• **Description of the task**
Give the data again exactly, without images.

=-=-=-=-=

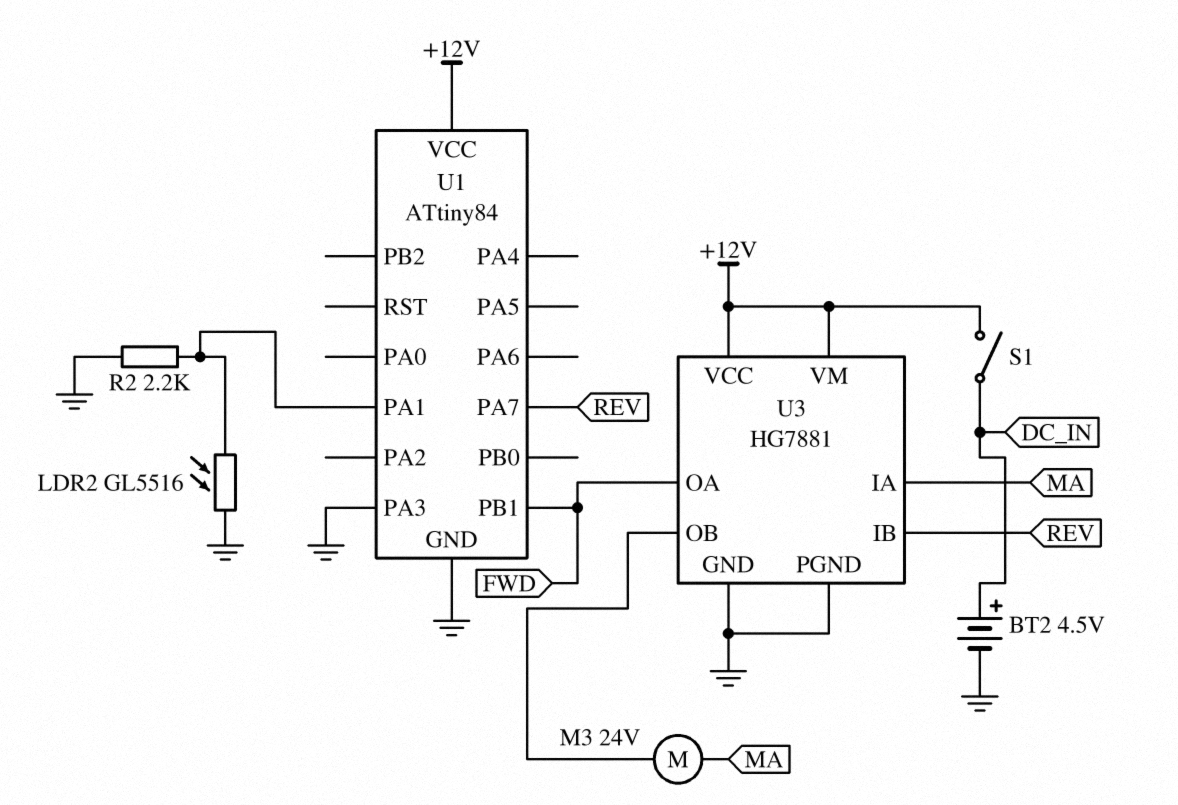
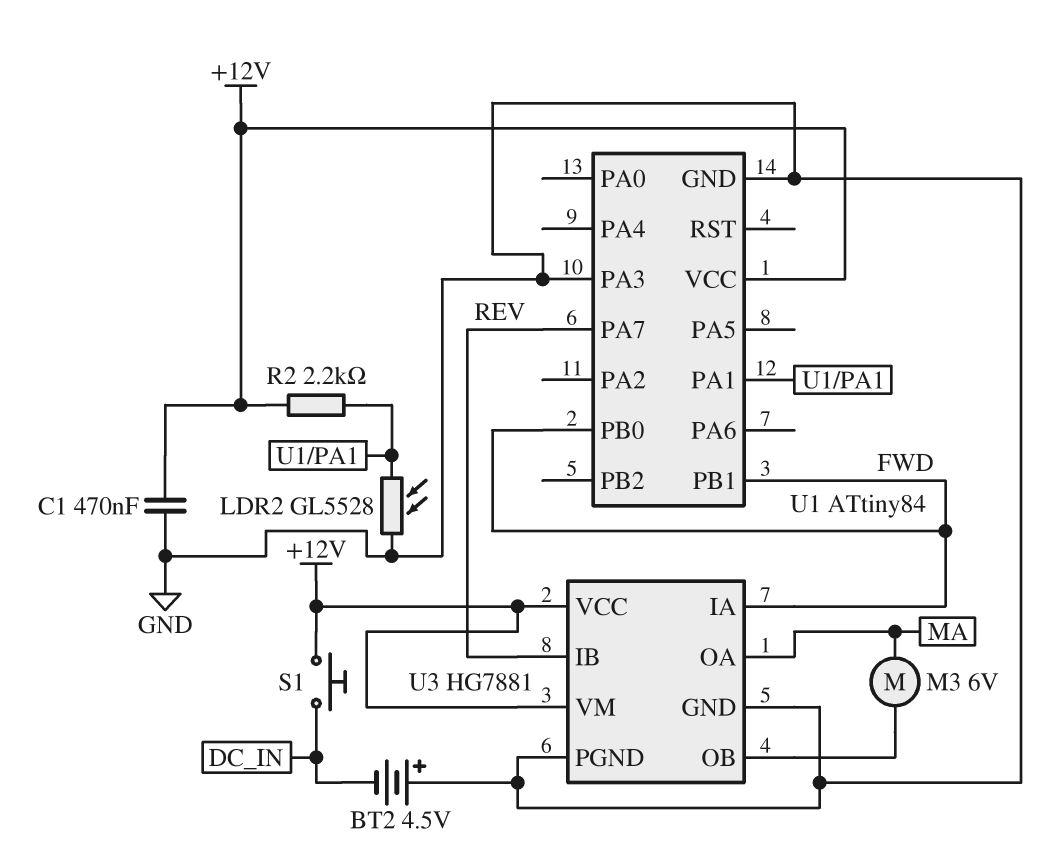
BT2: 4.5V (plus DC_IN, minus GND) -> 4.5V (plus GND, minus DC_IN)
C1: none -> 470nF (+12V, GND)
LDR2: GL5516 (GND, U1/PA1) -> GL5528 (GND, U1/PA1)
M3: motor 24V (MA, U3/OB) -> motor 6V (MA, U3/OB)
R2: 2.2k (GND, U1/PA1) -> 2.2k (+12V, U1/PA1)
S1: switch (+12V, DC_IN) -> button (+12V, DC_IN)
U1 pin PB0: none -> FWD
U3 pin IA: MA -> FWD
U3 pin OA: FWD -> MA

=-=-=-=-=

• **Task output**
BT2: 4.5V (plus DC_IN, minus GND) -> 4.5V (plus GND, minus DC_IN)
C1: none -> 470nF (+12V, GND)
LDR2: GL5516 (GND, U1/PA1) -> GL5528 (GND, U1/PA1)
M3: motor 24V (MA, U3/OB) -> motor 6V (MA, U3/OB)
R2: 2.2k (GND, U1/PA1) -> 2.2k (+12V, U1/PA1)
S1: switch (+12V, DC_IN) -> button (+12V, DC_IN)
U1 pin PB0: none -> FWD
U3 pin IA: MA -> FWD
U3 pin OA: FWD -> MA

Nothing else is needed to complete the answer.